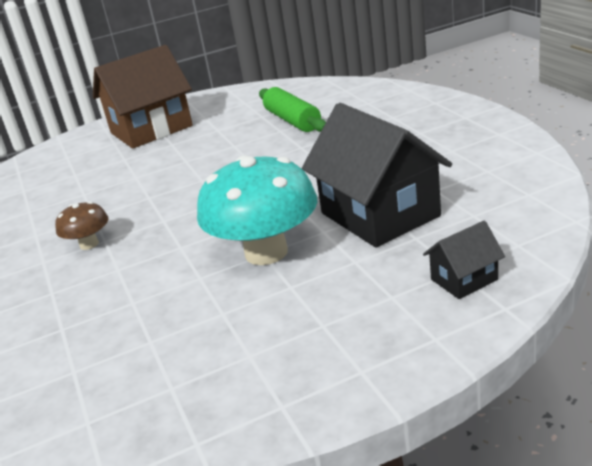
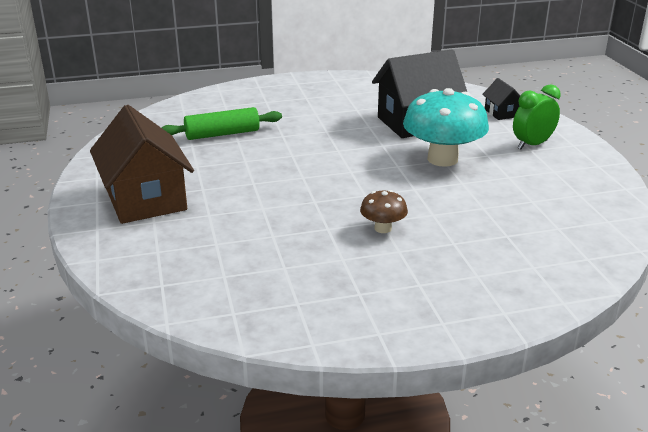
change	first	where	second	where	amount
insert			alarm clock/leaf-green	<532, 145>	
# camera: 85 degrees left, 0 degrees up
________________
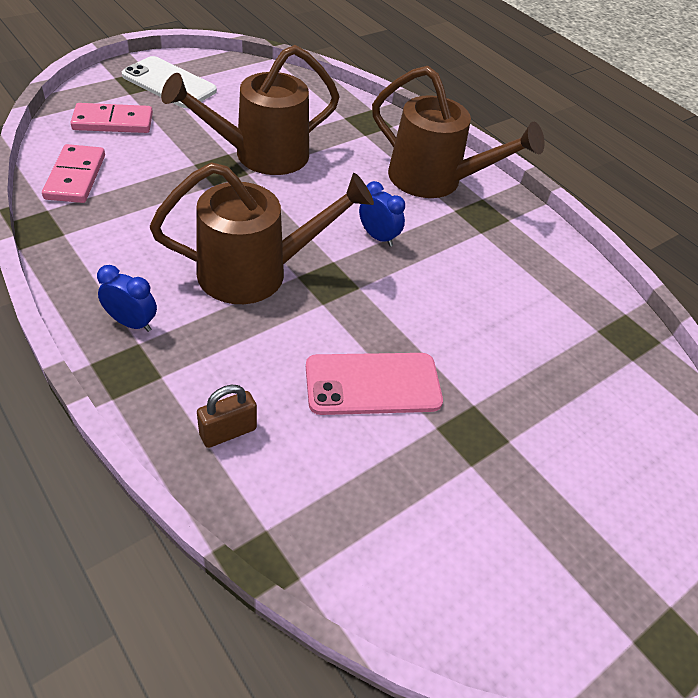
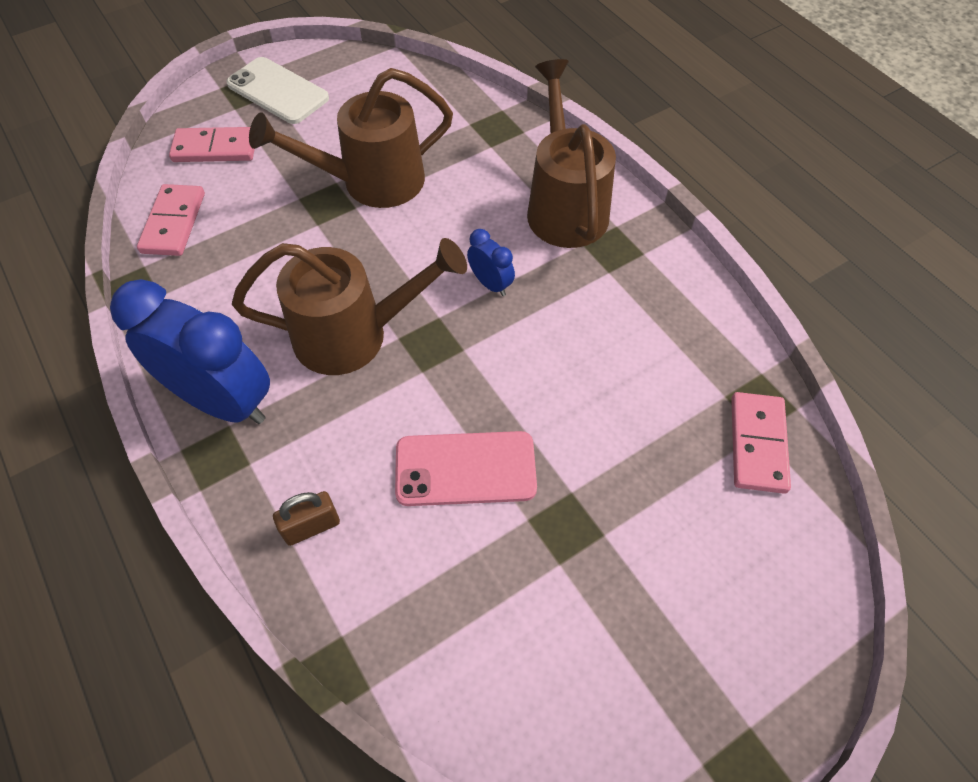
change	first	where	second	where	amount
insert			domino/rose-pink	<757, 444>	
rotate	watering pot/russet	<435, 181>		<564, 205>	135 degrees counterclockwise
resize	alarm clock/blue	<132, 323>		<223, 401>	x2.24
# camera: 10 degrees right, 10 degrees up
________________
TASK INSTRUCTIONS:
Find the string "camera" in the listing and copy every line in which it occurs.

TASK ANSWER:
# camera: 85 degrees left, 0 degrees up
# camera: 10 degrees right, 10 degrees up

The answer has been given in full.